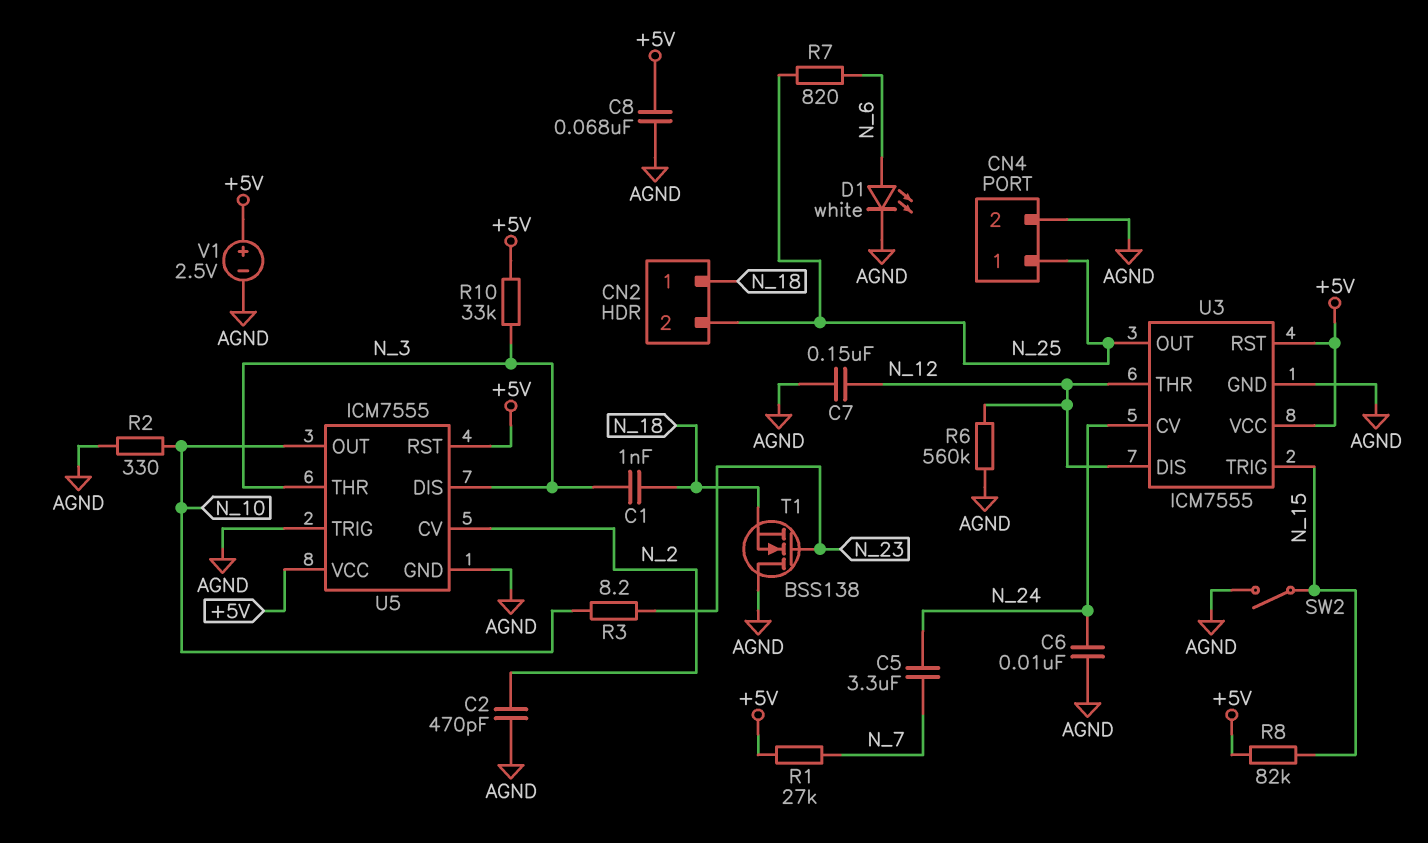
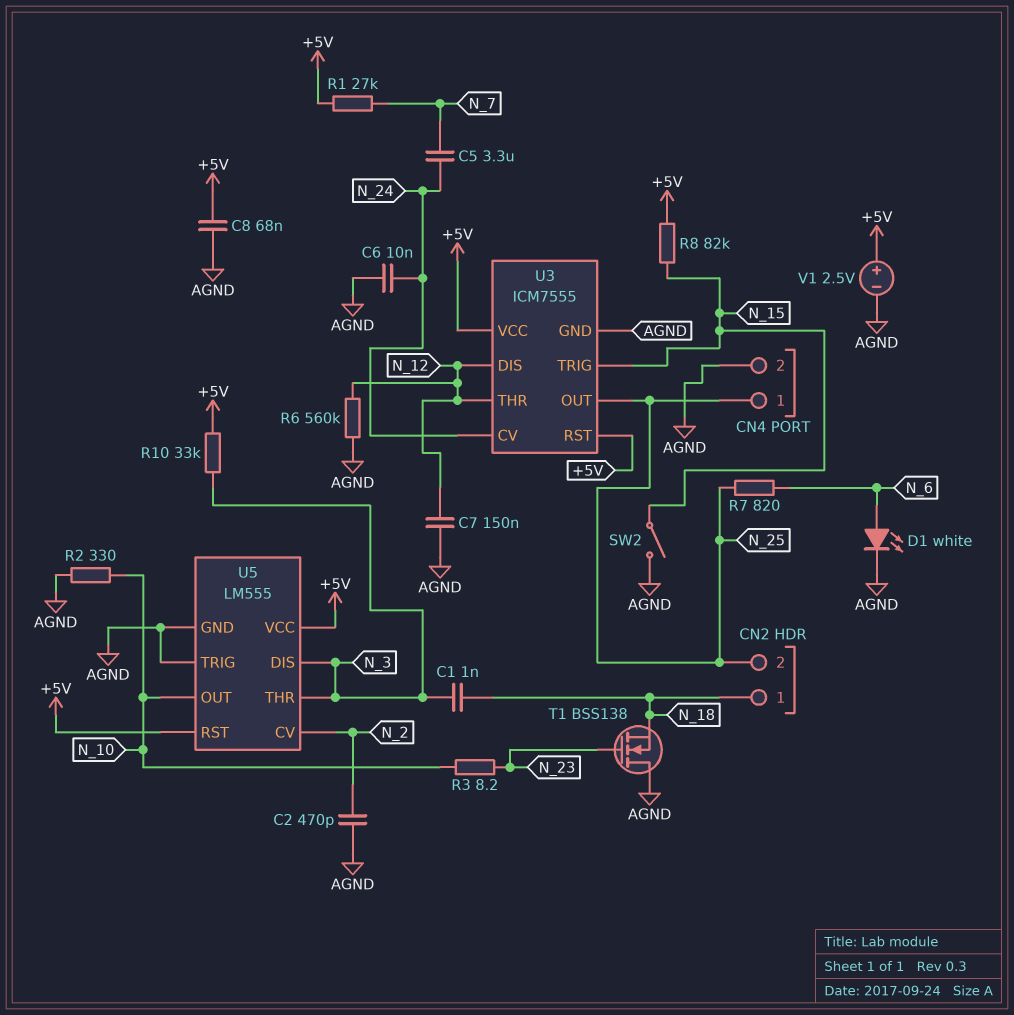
U5: ICM7555 -> LM555

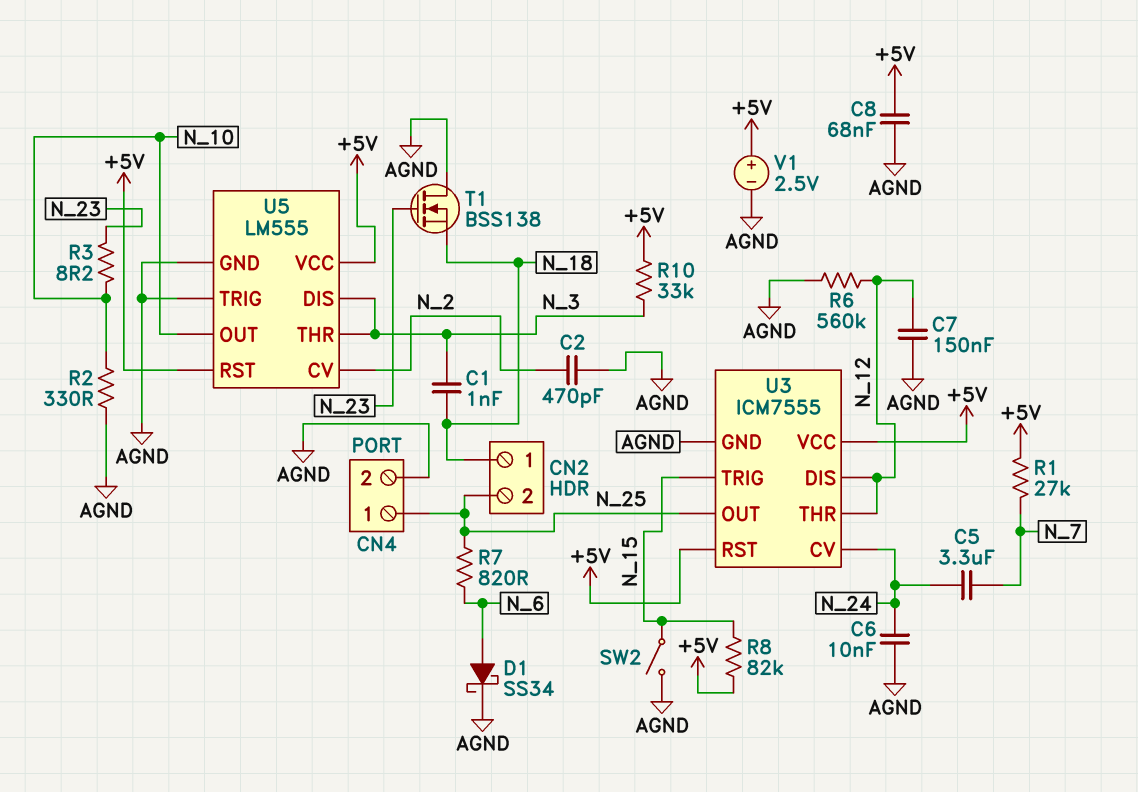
D1: LED white (A N_6, K AGND) -> schottky SS34 (A N_6, K AGND)

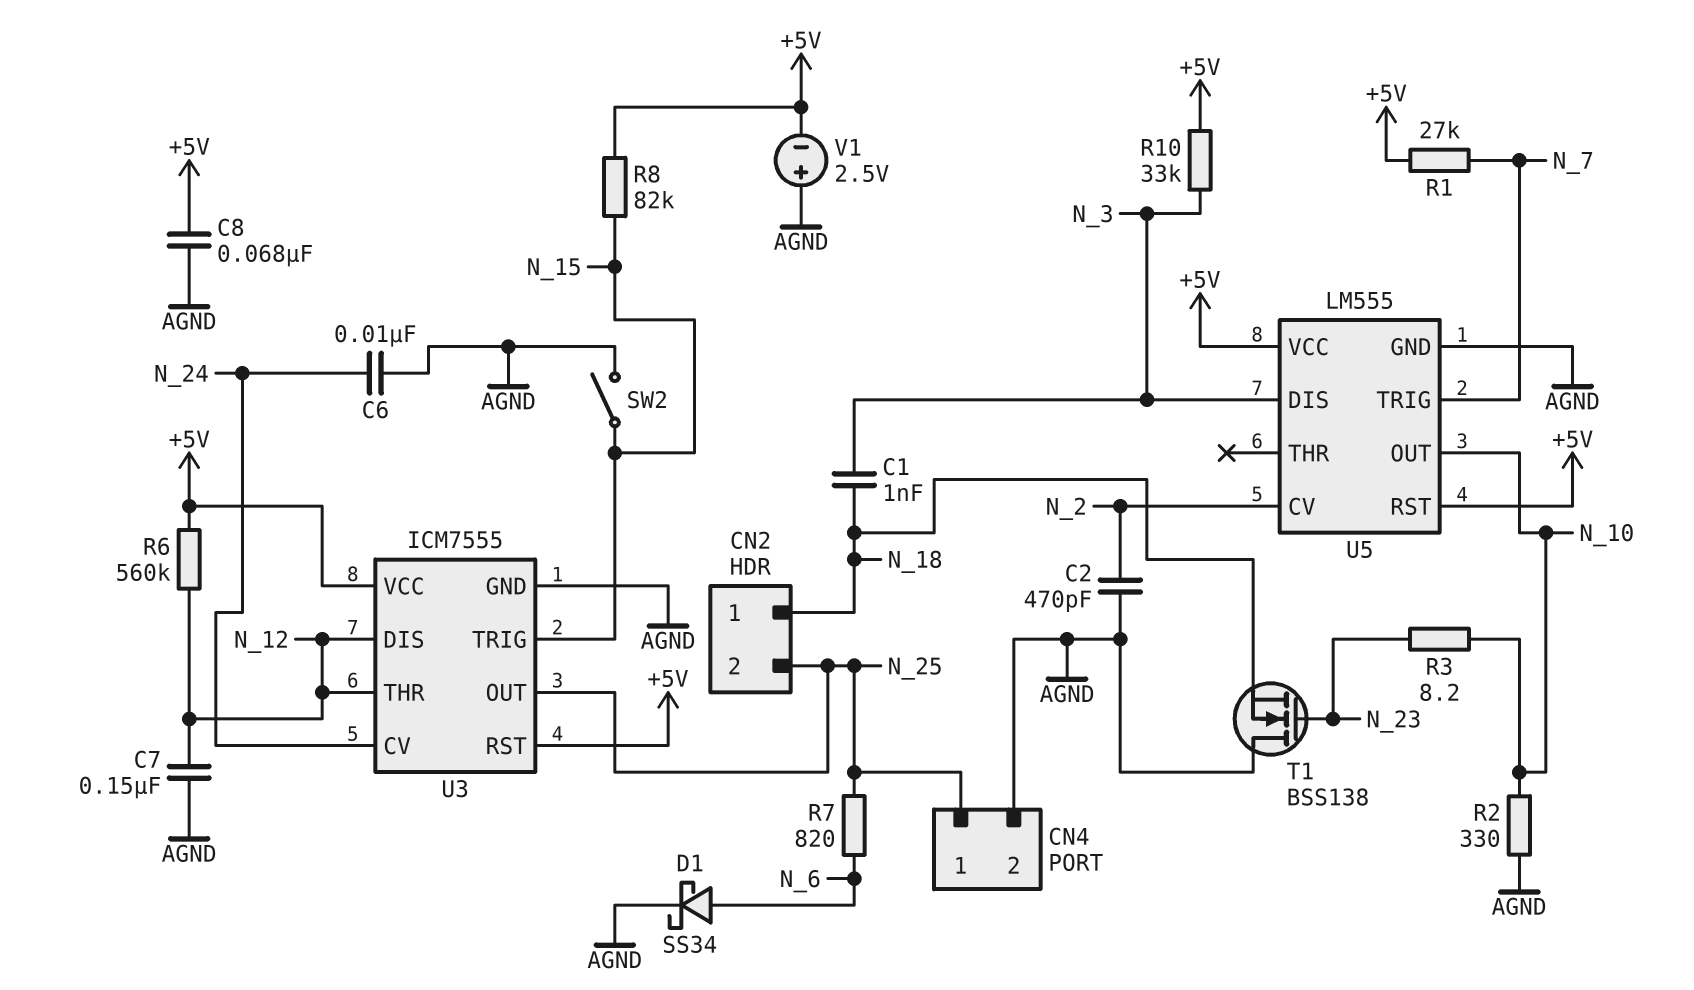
C5: 3.3uF (N_7, N_24) -> none
R6: 560k (AGND, N_12) -> 560k (+5V, N_12)
U5 pin THR: N_3 -> none
U5 pin TRIG: AGND -> N_7
V1: 2.5V (plus +5V, minus AGND) -> 2.5V (plus AGND, minus +5V)

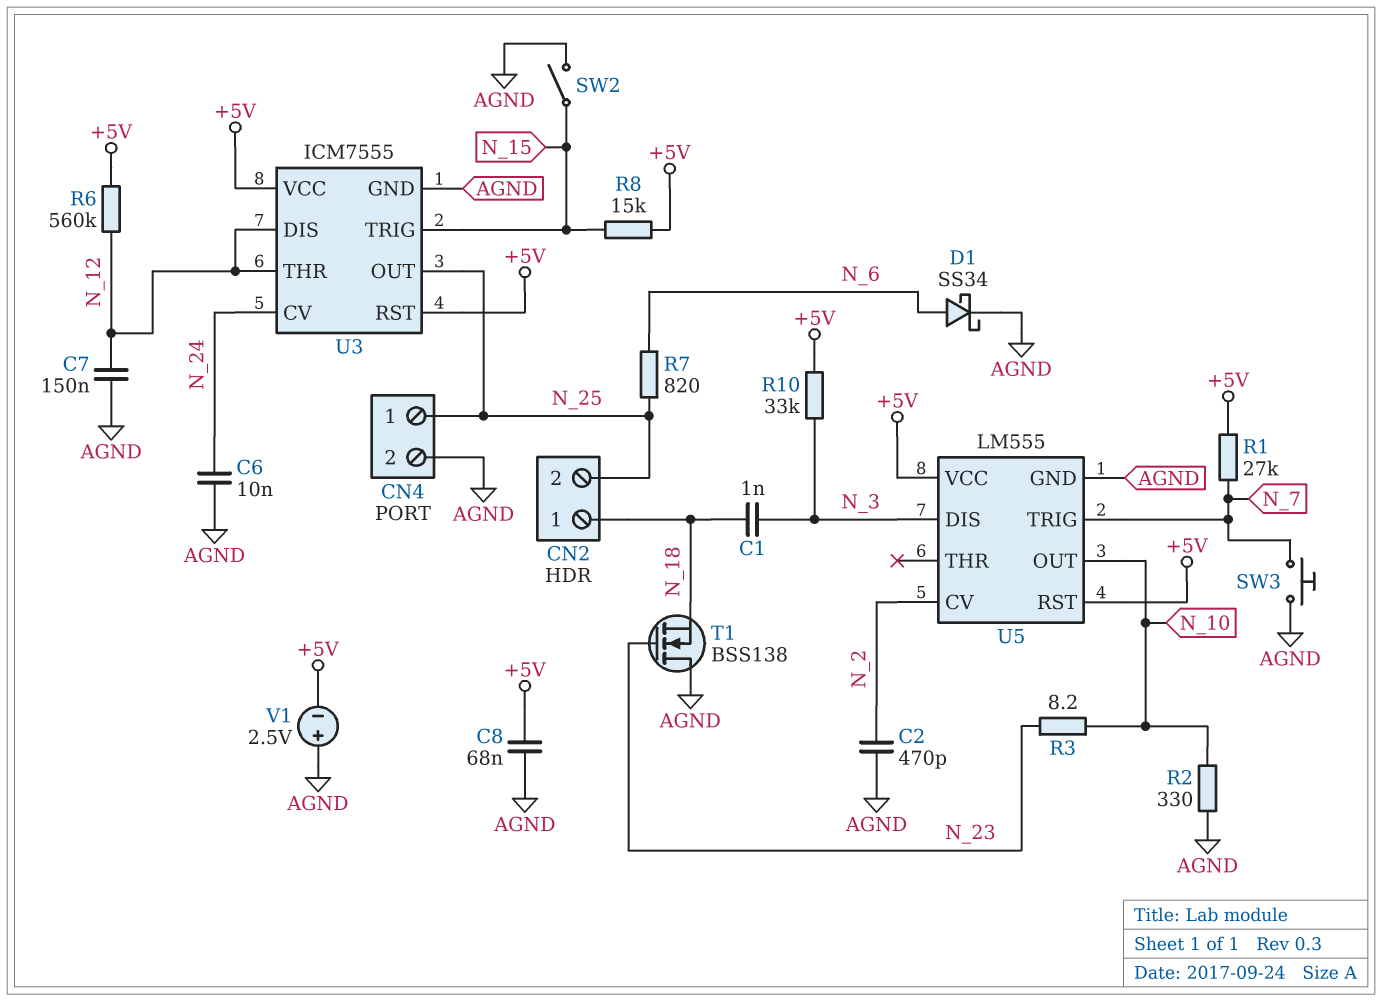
R8: 82k (+5V, N_15) -> 15k (+5V, N_15)
SW3: none -> button (AGND, N_7)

○ ○ ○ ○

» **Problem to solve**
Would you return the records exactly as written, minus any image?

» **Task response**
U5: ICM7555 -> LM555

D1: LED white (A N_6, K AGND) -> schottky SS34 (A N_6, K AGND)

C5: 3.3uF (N_7, N_24) -> none
R6: 560k (AGND, N_12) -> 560k (+5V, N_12)
U5 pin THR: N_3 -> none
U5 pin TRIG: AGND -> N_7
V1: 2.5V (plus +5V, minus AGND) -> 2.5V (plus AGND, minus +5V)

R8: 82k (+5V, N_15) -> 15k (+5V, N_15)
SW3: none -> button (AGND, N_7)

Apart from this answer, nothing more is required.